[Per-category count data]
################
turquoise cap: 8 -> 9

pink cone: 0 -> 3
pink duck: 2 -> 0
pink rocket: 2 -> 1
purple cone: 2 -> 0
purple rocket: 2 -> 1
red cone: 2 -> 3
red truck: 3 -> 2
################
[WHAT YOU WILL DO] Write out again every entry above, exactly as given.

[ANSWER]
turquoise cap: 8 -> 9

pink cone: 0 -> 3
pink duck: 2 -> 0
pink rocket: 2 -> 1
purple cone: 2 -> 0
purple rocket: 2 -> 1
red cone: 2 -> 3
red truck: 3 -> 2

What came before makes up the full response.